## Work task
Once the data has been read, return all of it precisely as written.

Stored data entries
......

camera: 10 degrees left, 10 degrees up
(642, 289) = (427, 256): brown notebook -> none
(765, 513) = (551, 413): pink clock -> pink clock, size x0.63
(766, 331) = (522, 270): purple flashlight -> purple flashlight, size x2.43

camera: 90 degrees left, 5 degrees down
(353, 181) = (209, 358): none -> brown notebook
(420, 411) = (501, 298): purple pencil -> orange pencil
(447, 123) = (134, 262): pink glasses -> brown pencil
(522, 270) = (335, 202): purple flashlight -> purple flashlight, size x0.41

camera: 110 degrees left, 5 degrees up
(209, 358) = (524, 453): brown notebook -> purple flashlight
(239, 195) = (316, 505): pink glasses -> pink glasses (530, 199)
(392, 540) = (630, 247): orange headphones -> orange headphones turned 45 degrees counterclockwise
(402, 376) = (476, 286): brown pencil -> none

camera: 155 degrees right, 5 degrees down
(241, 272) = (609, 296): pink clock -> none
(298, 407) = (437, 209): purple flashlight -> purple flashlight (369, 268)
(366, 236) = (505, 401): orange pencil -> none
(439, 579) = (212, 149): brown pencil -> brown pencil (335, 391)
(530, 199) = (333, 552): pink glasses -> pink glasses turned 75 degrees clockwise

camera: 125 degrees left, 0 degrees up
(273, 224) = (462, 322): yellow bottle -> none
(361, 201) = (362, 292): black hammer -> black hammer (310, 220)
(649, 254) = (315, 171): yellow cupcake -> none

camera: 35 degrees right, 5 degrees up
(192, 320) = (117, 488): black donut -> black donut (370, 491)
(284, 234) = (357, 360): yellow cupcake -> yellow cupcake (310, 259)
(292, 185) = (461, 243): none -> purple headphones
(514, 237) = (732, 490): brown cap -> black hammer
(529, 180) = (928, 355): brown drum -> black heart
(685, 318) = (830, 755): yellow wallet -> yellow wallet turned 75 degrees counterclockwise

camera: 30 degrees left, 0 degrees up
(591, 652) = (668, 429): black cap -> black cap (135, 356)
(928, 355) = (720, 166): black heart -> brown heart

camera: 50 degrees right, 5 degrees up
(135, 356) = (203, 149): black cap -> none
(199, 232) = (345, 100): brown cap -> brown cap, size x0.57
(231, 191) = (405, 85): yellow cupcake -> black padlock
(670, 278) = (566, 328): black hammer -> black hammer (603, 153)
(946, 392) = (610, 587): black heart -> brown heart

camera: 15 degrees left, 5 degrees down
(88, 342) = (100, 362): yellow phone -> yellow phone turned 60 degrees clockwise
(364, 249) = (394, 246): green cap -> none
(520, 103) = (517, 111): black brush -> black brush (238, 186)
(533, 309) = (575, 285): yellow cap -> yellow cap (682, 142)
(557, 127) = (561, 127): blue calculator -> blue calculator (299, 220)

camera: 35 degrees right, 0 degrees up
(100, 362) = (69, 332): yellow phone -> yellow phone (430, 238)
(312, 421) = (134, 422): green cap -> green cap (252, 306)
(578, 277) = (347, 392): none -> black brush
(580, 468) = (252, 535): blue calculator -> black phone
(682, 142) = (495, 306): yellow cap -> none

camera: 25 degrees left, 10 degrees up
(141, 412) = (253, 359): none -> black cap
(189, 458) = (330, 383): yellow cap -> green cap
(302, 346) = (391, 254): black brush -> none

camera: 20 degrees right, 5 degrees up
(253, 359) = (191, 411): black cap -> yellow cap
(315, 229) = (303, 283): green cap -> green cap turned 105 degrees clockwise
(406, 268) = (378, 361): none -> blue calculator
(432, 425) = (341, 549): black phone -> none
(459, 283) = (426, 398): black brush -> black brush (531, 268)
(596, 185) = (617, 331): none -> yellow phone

......

## Solution
camera: 10 degrees left, 10 degrees up
(642, 289) = (427, 256): brown notebook -> none
(765, 513) = (551, 413): pink clock -> pink clock, size x0.63
(766, 331) = (522, 270): purple flashlight -> purple flashlight, size x2.43

camera: 90 degrees left, 5 degrees down
(353, 181) = (209, 358): none -> brown notebook
(420, 411) = (501, 298): purple pencil -> orange pencil
(447, 123) = (134, 262): pink glasses -> brown pencil
(522, 270) = (335, 202): purple flashlight -> purple flashlight, size x0.41

camera: 110 degrees left, 5 degrees up
(209, 358) = (524, 453): brown notebook -> purple flashlight
(239, 195) = (316, 505): pink glasses -> pink glasses (530, 199)
(392, 540) = (630, 247): orange headphones -> orange headphones turned 45 degrees counterclockwise
(402, 376) = (476, 286): brown pencil -> none

camera: 155 degrees right, 5 degrees down
(241, 272) = (609, 296): pink clock -> none
(298, 407) = (437, 209): purple flashlight -> purple flashlight (369, 268)
(366, 236) = (505, 401): orange pencil -> none
(439, 579) = (212, 149): brown pencil -> brown pencil (335, 391)
(530, 199) = (333, 552): pink glasses -> pink glasses turned 75 degrees clockwise

camera: 125 degrees left, 0 degrees up
(273, 224) = (462, 322): yellow bottle -> none
(361, 201) = (362, 292): black hammer -> black hammer (310, 220)
(649, 254) = (315, 171): yellow cupcake -> none

camera: 35 degrees right, 5 degrees up
(192, 320) = (117, 488): black donut -> black donut (370, 491)
(284, 234) = (357, 360): yellow cupcake -> yellow cupcake (310, 259)
(292, 185) = (461, 243): none -> purple headphones
(514, 237) = (732, 490): brown cap -> black hammer
(529, 180) = (928, 355): brown drum -> black heart
(685, 318) = (830, 755): yellow wallet -> yellow wallet turned 75 degrees counterclockwise

camera: 30 degrees left, 0 degrees up
(591, 652) = (668, 429): black cap -> black cap (135, 356)
(928, 355) = (720, 166): black heart -> brown heart

camera: 50 degrees right, 5 degrees up
(135, 356) = (203, 149): black cap -> none
(199, 232) = (345, 100): brown cap -> brown cap, size x0.57
(231, 191) = (405, 85): yellow cupcake -> black padlock
(670, 278) = (566, 328): black hammer -> black hammer (603, 153)
(946, 392) = (610, 587): black heart -> brown heart

camera: 15 degrees left, 5 degrees down
(88, 342) = (100, 362): yellow phone -> yellow phone turned 60 degrees clockwise
(364, 249) = (394, 246): green cap -> none
(520, 103) = (517, 111): black brush -> black brush (238, 186)
(533, 309) = (575, 285): yellow cap -> yellow cap (682, 142)
(557, 127) = (561, 127): blue calculator -> blue calculator (299, 220)

camera: 35 degrees right, 0 degrees up
(100, 362) = (69, 332): yellow phone -> yellow phone (430, 238)
(312, 421) = (134, 422): green cap -> green cap (252, 306)
(578, 277) = (347, 392): none -> black brush
(580, 468) = (252, 535): blue calculator -> black phone
(682, 142) = (495, 306): yellow cap -> none

camera: 25 degrees left, 10 degrees up
(141, 412) = (253, 359): none -> black cap
(189, 458) = (330, 383): yellow cap -> green cap
(302, 346) = (391, 254): black brush -> none

camera: 20 degrees right, 5 degrees up
(253, 359) = (191, 411): black cap -> yellow cap
(315, 229) = (303, 283): green cap -> green cap turned 105 degrees clockwise
(406, 268) = (378, 361): none -> blue calculator
(432, 425) = (341, 549): black phone -> none
(459, 283) = (426, 398): black brush -> black brush (531, 268)
(596, 185) = (617, 331): none -> yellow phone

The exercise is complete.